* Your assignment:
Only the line with "camera: 90 degrees left, 10 degrees down" and the lines after it, to the end of the data, should appear in the answer, each reproduced exactly.

* Data supplied:
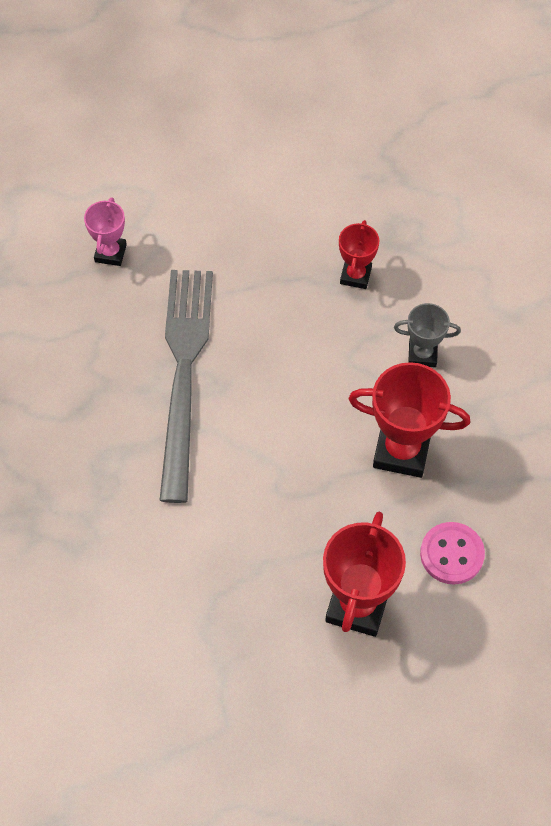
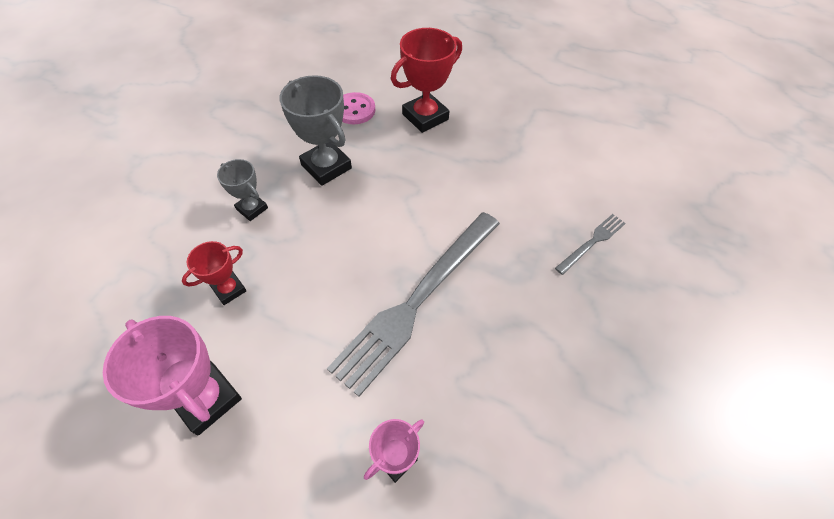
camera: 145 degrees left, 5 degrees down
(49, 548) = (592, 242): none -> grey fork
(283, 201) = (207, 399): none -> pink trophy
(401, 451) = (326, 166): red trophy -> grey trophy

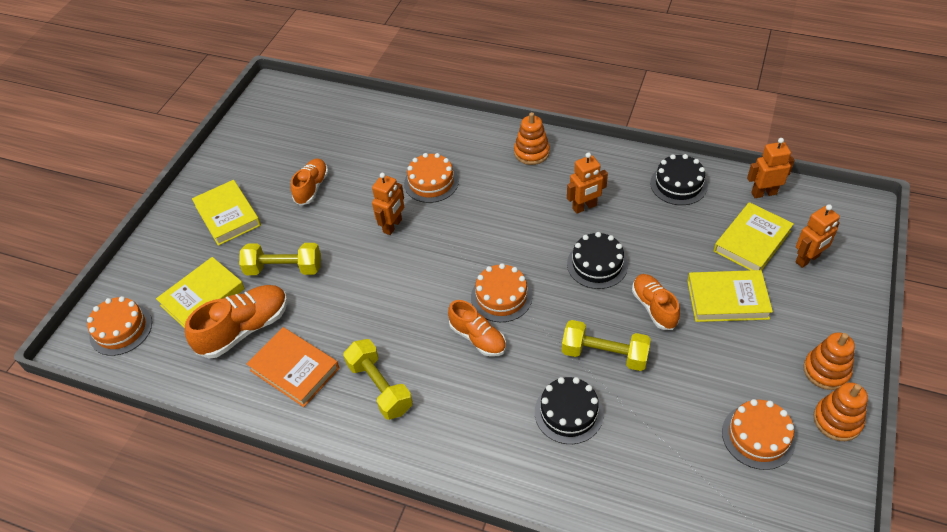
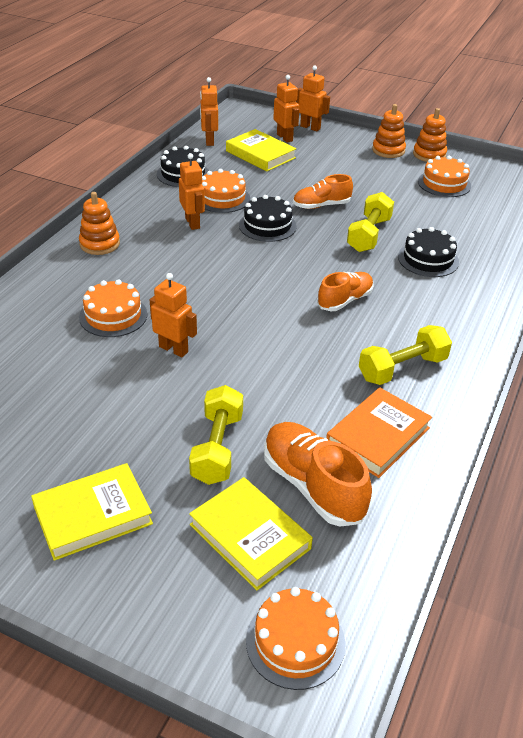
camera: 90 degrees left, 10 degrees down
(312, 188) = (74, 420): orange shoe -> none
(501, 296) = (295, 282): orange cake -> orange cake (222, 198)
(727, 299) = (318, 174): yellow book -> none
(850, 282) = (310, 127): none -> orange robot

* Answer to the exercise:
camera: 90 degrees left, 10 degrees down
(312, 188) = (74, 420): orange shoe -> none
(501, 296) = (295, 282): orange cake -> orange cake (222, 198)
(727, 299) = (318, 174): yellow book -> none
(850, 282) = (310, 127): none -> orange robot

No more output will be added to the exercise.